### Work to be completed
Which lines run from the line with "red vase [394,79,434,162]" through the line with "camera: 45 degrees left, 0 degrees up" in the entries below? Print them exactly, both ends included, and nothing more.

### Saved data entries
== == ==
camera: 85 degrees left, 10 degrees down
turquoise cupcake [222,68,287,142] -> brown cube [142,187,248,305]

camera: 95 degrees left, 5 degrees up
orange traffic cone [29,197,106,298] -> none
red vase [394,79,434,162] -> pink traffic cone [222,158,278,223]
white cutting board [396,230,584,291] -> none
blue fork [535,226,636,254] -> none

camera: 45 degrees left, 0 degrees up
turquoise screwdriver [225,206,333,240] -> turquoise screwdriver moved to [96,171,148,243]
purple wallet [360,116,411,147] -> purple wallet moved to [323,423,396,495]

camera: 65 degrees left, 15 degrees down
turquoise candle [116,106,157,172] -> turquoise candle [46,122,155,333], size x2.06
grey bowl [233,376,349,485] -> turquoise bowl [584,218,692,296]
== == ==
### Response area
red vase [394,79,434,162] -> pink traffic cone [222,158,278,223]
white cutting board [396,230,584,291] -> none
blue fork [535,226,636,254] -> none

camera: 45 degrees left, 0 degrees up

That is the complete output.